Problem description >>
Wherever an image appears in the data, omit it and copy all the remaining text word for word.

Information >>
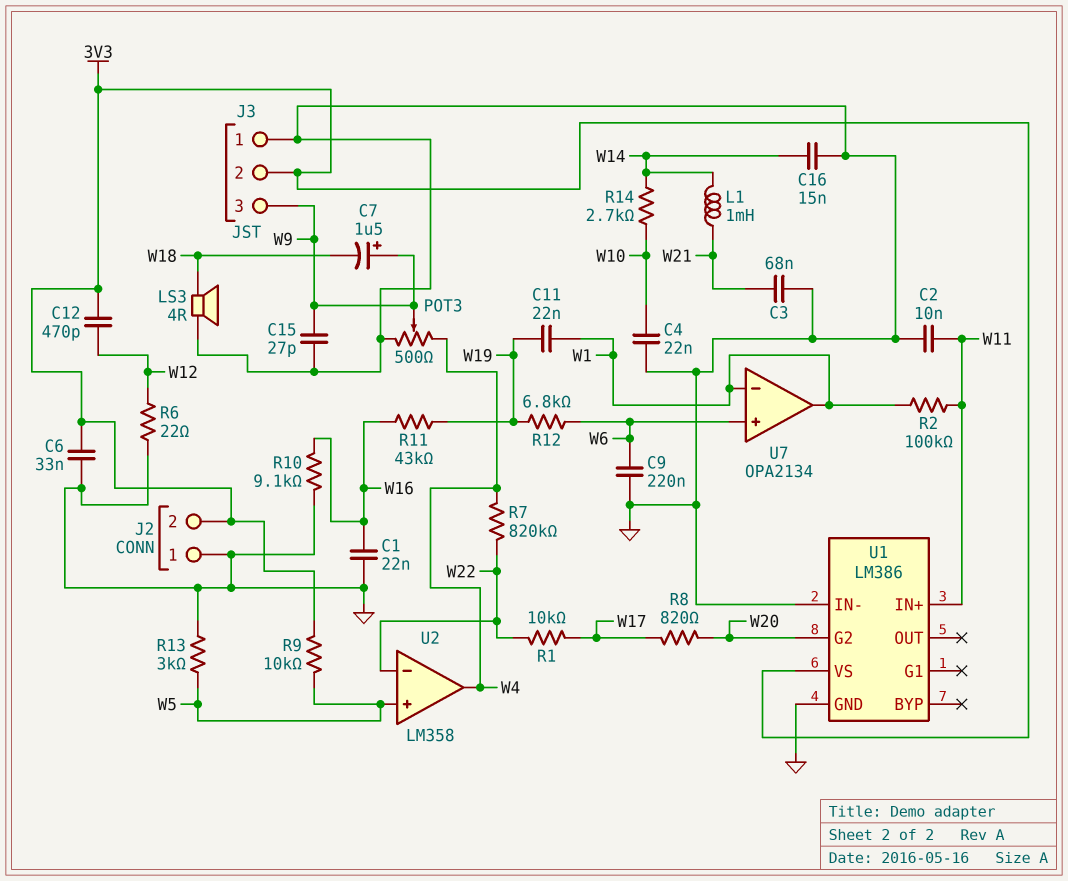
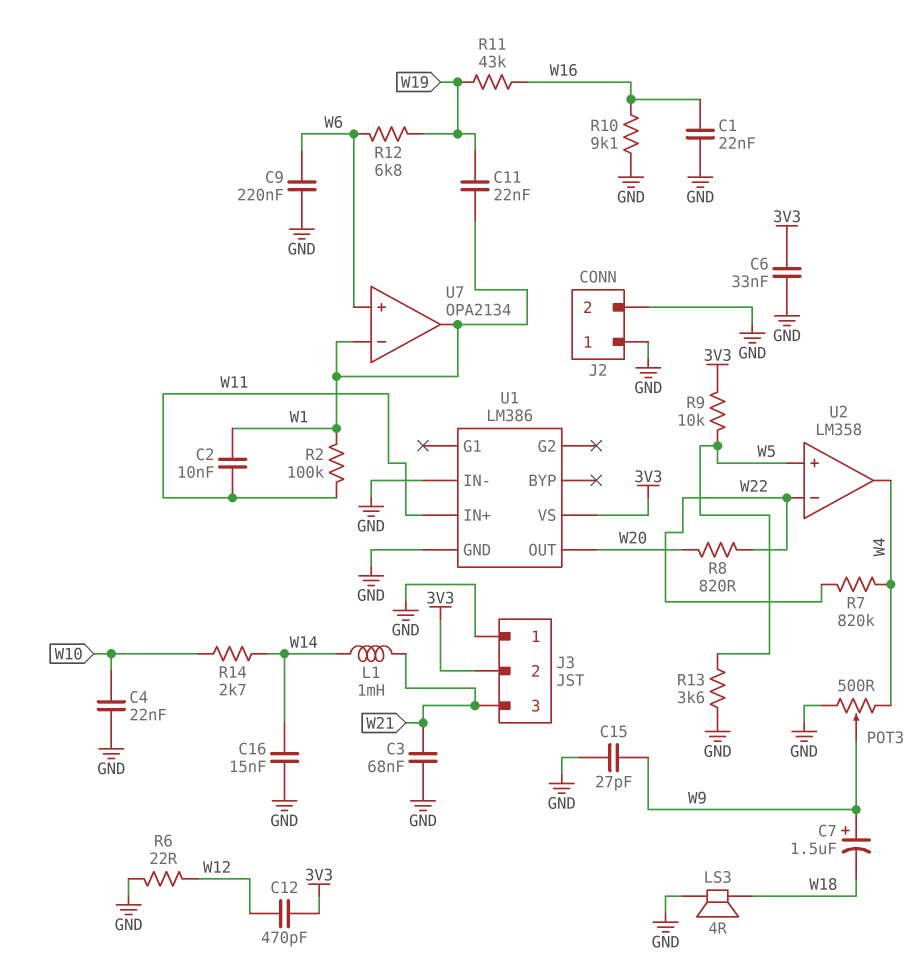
C2: 10nF (GND, W11) -> 10nF (W1, W11)
J2 pin 2: 3V3 -> GND
J3 pin 3: W9 -> W21
R1: 10k (W17, W22) -> none
R8: 820 (W17, W20) -> 820 (W20, W22)
R13: 3k (GND, W5) -> 3.6k (GND, W5)
U1 pin G2: W20 -> none
U1 pin OUT: none -> W20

Reply to the task >>
C2: 10nF (GND, W11) -> 10nF (W1, W11)
J2 pin 2: 3V3 -> GND
J3 pin 3: W9 -> W21
R1: 10k (W17, W22) -> none
R8: 820 (W17, W20) -> 820 (W20, W22)
R13: 3k (GND, W5) -> 3.6k (GND, W5)
U1 pin G2: W20 -> none
U1 pin OUT: none -> W20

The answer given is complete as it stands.